**Source data**
--

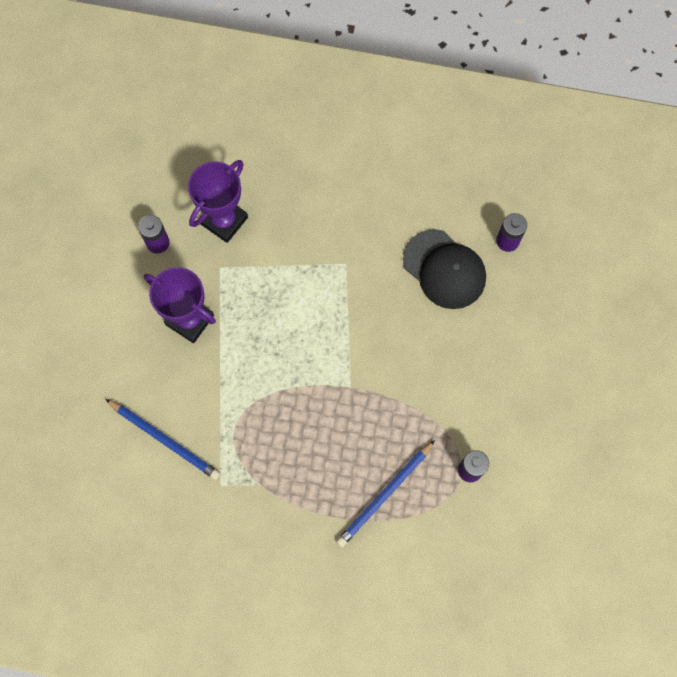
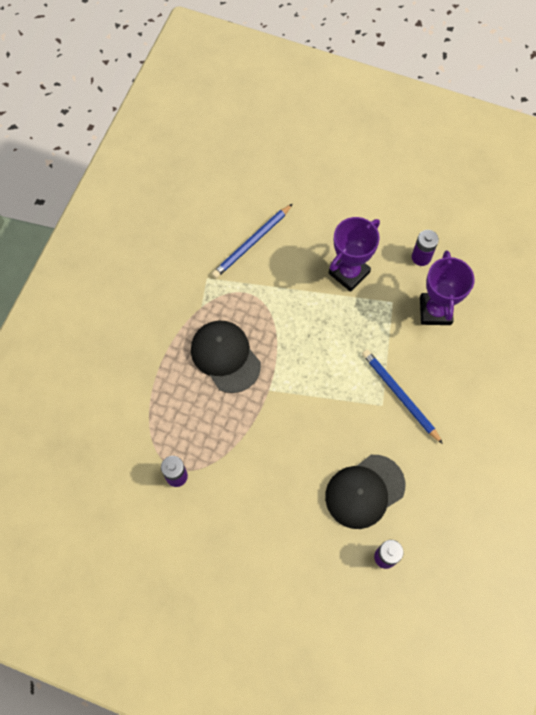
camera: 100 degrees right, 5 degrees down
purple trophy [188,160,248,243] -> purple trophy turned 45 degrees clockwise [420,250,475,325]
blue pencil [336,440,435,547] -> blue pencil moved to [362,350,443,444]
none -> black cap [191,321,261,393]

--

**Description of the task**
Pictures stay out; everything else in the listing above gets repeated exactly.

**Response to this exercise**
camera: 100 degrees right, 5 degrees down
purple trophy [188,160,248,243] -> purple trophy turned 45 degrees clockwise [420,250,475,325]
blue pencil [336,440,435,547] -> blue pencil moved to [362,350,443,444]
none -> black cap [191,321,261,393]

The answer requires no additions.